** DATA SECTION follows **

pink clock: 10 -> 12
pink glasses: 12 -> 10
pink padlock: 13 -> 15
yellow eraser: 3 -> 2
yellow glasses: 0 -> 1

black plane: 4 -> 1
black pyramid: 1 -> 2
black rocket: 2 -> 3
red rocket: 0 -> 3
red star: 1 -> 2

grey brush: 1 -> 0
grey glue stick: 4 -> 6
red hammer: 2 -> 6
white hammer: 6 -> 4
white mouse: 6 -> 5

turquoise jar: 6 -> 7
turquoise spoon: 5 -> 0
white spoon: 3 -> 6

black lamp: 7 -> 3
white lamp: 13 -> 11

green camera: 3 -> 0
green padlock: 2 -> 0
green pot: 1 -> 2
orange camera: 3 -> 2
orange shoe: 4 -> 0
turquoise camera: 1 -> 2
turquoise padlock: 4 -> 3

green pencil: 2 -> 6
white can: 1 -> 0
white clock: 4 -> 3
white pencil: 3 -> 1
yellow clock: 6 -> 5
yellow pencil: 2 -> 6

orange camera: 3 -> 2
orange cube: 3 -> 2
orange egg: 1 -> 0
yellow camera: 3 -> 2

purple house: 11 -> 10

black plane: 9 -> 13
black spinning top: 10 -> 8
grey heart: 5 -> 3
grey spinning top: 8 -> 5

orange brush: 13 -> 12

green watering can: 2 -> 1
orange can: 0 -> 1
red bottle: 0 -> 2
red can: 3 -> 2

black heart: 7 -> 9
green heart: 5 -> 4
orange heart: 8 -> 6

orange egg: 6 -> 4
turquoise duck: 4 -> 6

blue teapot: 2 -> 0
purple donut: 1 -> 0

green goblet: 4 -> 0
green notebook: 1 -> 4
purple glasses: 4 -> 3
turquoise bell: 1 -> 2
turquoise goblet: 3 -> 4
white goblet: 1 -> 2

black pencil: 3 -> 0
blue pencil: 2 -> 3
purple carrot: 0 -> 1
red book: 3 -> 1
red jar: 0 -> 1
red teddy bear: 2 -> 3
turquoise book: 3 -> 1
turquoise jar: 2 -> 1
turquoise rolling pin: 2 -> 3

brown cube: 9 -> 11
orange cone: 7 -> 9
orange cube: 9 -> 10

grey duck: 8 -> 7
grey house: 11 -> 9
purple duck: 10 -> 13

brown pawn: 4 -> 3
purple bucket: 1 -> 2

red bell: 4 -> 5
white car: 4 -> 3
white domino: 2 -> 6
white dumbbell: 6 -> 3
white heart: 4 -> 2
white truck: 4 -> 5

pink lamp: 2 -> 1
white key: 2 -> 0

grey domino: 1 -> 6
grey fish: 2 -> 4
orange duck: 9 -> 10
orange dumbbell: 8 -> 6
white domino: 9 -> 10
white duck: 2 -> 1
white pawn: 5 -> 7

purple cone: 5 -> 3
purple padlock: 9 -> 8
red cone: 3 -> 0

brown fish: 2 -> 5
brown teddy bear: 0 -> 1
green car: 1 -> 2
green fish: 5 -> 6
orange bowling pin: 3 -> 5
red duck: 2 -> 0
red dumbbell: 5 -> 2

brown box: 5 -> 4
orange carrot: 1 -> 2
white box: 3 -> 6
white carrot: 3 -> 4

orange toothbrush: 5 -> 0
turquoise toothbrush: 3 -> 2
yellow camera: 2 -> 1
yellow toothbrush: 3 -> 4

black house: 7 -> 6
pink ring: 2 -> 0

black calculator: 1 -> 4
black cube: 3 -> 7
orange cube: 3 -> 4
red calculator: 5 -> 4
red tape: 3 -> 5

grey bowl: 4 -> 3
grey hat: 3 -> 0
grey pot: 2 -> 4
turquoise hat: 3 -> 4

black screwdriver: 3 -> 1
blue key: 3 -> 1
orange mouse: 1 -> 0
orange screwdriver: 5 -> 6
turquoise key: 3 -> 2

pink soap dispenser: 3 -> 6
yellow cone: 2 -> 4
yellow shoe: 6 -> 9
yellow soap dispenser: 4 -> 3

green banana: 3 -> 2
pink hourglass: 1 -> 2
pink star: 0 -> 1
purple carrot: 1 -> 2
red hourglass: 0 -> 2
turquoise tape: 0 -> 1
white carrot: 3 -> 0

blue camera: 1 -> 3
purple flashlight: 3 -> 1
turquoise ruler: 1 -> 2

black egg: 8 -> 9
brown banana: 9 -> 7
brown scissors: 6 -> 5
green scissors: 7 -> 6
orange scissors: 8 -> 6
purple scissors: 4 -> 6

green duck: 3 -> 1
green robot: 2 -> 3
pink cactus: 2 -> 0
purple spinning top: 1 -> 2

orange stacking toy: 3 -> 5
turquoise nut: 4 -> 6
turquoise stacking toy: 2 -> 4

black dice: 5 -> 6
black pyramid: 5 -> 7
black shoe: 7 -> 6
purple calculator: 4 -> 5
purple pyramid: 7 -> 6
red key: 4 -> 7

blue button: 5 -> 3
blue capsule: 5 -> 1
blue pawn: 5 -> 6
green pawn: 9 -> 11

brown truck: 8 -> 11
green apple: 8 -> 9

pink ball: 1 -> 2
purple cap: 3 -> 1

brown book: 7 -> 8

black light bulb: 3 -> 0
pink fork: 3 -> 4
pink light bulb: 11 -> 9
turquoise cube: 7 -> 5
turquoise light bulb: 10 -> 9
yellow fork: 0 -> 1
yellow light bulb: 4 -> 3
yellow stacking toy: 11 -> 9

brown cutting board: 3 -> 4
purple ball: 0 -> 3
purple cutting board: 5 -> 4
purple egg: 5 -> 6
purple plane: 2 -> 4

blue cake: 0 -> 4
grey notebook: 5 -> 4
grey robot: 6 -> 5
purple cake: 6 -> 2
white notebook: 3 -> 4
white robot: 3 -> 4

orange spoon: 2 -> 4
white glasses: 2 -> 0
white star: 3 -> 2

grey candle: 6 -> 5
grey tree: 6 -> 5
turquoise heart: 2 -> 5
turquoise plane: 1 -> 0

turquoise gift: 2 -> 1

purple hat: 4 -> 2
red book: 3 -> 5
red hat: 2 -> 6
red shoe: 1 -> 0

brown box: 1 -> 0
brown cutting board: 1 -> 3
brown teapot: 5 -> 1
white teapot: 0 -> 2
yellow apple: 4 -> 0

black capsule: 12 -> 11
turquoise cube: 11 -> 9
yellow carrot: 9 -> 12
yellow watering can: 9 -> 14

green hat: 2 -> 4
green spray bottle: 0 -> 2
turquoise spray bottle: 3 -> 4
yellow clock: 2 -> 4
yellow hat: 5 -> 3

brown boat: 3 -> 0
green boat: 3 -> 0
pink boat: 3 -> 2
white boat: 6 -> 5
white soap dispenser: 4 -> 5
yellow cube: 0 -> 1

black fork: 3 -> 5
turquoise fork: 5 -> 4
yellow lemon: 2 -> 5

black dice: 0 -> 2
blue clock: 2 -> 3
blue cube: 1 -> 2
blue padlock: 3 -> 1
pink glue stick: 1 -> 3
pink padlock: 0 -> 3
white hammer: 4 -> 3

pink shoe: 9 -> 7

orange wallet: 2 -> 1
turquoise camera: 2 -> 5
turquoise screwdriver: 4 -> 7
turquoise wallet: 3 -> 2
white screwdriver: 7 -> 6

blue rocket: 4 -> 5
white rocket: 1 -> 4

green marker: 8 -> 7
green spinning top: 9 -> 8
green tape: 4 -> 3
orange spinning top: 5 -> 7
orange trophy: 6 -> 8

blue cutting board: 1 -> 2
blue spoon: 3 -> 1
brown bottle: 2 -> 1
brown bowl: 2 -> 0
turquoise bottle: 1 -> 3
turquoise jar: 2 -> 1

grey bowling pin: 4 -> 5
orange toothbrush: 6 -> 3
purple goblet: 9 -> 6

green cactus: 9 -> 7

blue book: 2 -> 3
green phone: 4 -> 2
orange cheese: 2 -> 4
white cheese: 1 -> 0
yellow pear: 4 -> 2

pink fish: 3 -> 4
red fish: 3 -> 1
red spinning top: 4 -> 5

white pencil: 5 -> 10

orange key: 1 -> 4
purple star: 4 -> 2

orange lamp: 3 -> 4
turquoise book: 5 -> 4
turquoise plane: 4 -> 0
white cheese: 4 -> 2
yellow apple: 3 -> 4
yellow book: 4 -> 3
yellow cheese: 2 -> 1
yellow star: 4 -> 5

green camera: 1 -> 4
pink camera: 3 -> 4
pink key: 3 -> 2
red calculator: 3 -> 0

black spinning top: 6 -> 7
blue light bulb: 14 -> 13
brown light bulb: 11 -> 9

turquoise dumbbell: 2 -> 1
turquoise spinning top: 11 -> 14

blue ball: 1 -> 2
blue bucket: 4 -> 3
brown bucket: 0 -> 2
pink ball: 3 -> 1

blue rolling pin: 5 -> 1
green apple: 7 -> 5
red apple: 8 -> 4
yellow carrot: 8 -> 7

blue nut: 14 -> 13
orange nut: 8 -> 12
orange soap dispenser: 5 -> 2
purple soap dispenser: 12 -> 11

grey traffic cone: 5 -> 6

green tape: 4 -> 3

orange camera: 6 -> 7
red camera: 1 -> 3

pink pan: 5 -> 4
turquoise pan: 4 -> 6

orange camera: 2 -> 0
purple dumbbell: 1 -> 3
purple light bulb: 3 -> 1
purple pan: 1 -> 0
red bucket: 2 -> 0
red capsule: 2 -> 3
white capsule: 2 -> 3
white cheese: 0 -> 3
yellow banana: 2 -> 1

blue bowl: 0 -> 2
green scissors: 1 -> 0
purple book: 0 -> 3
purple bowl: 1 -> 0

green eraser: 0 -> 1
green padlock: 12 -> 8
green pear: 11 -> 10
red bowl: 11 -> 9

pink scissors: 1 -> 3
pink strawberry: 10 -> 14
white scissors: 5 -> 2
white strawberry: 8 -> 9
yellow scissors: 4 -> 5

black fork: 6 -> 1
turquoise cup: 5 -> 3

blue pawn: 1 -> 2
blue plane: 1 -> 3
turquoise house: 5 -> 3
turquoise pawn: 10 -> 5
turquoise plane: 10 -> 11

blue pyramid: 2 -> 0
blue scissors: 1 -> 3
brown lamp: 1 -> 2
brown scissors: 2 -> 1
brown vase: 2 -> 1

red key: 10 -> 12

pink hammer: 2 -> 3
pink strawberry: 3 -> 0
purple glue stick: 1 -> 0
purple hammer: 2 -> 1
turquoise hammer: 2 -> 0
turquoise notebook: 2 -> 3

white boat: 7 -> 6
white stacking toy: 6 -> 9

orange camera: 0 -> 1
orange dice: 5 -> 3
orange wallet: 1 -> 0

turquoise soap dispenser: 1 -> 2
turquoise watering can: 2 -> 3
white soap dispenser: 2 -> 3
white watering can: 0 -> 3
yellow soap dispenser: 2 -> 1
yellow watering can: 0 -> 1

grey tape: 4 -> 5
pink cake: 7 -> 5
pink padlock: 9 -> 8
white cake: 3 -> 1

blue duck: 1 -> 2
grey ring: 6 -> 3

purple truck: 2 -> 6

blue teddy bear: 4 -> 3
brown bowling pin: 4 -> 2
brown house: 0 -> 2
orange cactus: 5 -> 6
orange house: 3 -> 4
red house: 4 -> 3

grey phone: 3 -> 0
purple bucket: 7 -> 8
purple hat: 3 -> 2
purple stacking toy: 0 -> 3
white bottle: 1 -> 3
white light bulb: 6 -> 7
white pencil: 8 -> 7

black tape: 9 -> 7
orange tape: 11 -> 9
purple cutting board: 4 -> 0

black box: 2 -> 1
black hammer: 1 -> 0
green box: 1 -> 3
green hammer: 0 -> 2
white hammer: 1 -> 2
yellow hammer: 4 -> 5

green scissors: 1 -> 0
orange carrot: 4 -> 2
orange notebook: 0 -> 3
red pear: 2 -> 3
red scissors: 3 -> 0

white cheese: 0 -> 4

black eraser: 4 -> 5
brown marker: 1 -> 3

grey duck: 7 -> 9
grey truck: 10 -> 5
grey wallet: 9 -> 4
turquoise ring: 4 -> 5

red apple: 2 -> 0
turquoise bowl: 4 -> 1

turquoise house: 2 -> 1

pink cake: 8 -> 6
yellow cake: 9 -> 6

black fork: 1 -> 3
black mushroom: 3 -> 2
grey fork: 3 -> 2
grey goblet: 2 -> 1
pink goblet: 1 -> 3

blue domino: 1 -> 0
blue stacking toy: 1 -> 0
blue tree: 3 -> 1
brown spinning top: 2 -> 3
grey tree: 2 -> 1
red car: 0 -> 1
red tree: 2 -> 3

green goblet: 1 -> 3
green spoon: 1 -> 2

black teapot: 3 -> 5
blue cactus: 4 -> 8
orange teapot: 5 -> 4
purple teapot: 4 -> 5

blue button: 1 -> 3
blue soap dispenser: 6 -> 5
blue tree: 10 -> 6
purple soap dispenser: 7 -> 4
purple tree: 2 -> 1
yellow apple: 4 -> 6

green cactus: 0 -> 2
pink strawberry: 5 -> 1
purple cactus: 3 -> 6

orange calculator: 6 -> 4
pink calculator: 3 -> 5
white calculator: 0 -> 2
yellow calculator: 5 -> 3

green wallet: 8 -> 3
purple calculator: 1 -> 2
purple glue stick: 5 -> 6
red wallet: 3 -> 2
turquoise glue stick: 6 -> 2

** End of DATA SECTION **

Please make an exact copy of the lines above from the line with "white truck: 4 -> 5" through the line with "turquoise stacking toy: 2 -> 4", both ends included.

white truck: 4 -> 5

pink lamp: 2 -> 1
white key: 2 -> 0

grey domino: 1 -> 6
grey fish: 2 -> 4
orange duck: 9 -> 10
orange dumbbell: 8 -> 6
white domino: 9 -> 10
white duck: 2 -> 1
white pawn: 5 -> 7

purple cone: 5 -> 3
purple padlock: 9 -> 8
red cone: 3 -> 0

brown fish: 2 -> 5
brown teddy bear: 0 -> 1
green car: 1 -> 2
green fish: 5 -> 6
orange bowling pin: 3 -> 5
red duck: 2 -> 0
red dumbbell: 5 -> 2

brown box: 5 -> 4
orange carrot: 1 -> 2
white box: 3 -> 6
white carrot: 3 -> 4

orange toothbrush: 5 -> 0
turquoise toothbrush: 3 -> 2
yellow camera: 2 -> 1
yellow toothbrush: 3 -> 4

black house: 7 -> 6
pink ring: 2 -> 0

black calculator: 1 -> 4
black cube: 3 -> 7
orange cube: 3 -> 4
red calculator: 5 -> 4
red tape: 3 -> 5

grey bowl: 4 -> 3
grey hat: 3 -> 0
grey pot: 2 -> 4
turquoise hat: 3 -> 4

black screwdriver: 3 -> 1
blue key: 3 -> 1
orange mouse: 1 -> 0
orange screwdriver: 5 -> 6
turquoise key: 3 -> 2

pink soap dispenser: 3 -> 6
yellow cone: 2 -> 4
yellow shoe: 6 -> 9
yellow soap dispenser: 4 -> 3

green banana: 3 -> 2
pink hourglass: 1 -> 2
pink star: 0 -> 1
purple carrot: 1 -> 2
red hourglass: 0 -> 2
turquoise tape: 0 -> 1
white carrot: 3 -> 0

blue camera: 1 -> 3
purple flashlight: 3 -> 1
turquoise ruler: 1 -> 2

black egg: 8 -> 9
brown banana: 9 -> 7
brown scissors: 6 -> 5
green scissors: 7 -> 6
orange scissors: 8 -> 6
purple scissors: 4 -> 6

green duck: 3 -> 1
green robot: 2 -> 3
pink cactus: 2 -> 0
purple spinning top: 1 -> 2

orange stacking toy: 3 -> 5
turquoise nut: 4 -> 6
turquoise stacking toy: 2 -> 4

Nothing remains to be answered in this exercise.